What you need to do >> Would you repeat all of the records underneath, exactly as written?

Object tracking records
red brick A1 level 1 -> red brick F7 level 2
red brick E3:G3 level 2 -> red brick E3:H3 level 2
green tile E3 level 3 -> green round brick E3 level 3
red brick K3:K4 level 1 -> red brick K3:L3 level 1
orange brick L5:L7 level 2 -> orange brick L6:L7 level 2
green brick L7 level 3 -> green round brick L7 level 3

Output >>
red brick A1 level 1 -> red brick F7 level 2
red brick E3:G3 level 2 -> red brick E3:H3 level 2
green tile E3 level 3 -> green round brick E3 level 3
red brick K3:K4 level 1 -> red brick K3:L3 level 1
orange brick L5:L7 level 2 -> orange brick L6:L7 level 2
green brick L7 level 3 -> green round brick L7 level 3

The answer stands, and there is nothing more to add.